● **THE TASK**:
All of the records below are to be printed exactly; the pictures are to be left out.
--------------------------------------------------
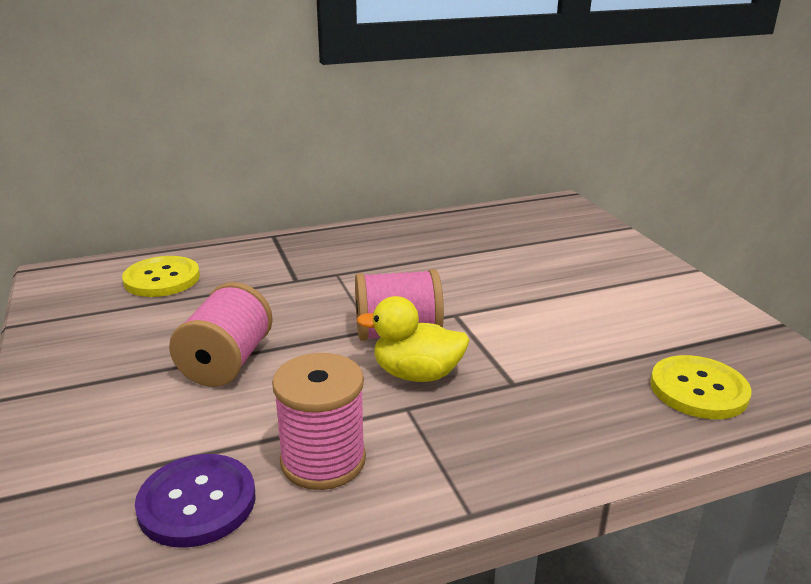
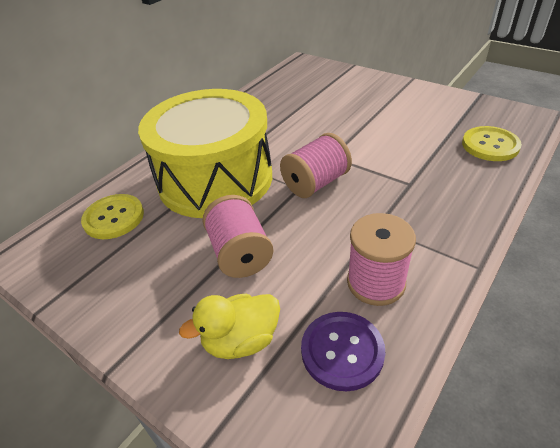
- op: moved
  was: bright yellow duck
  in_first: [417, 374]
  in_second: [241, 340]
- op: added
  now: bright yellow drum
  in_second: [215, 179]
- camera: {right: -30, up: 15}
--------------------------------------------------
● **EXERCISE SOLUTION**:
- op: moved
  was: bright yellow duck
  in_first: [417, 374]
  in_second: [241, 340]
- op: added
  now: bright yellow drum
  in_second: [215, 179]
- camera: {right: -30, up: 15}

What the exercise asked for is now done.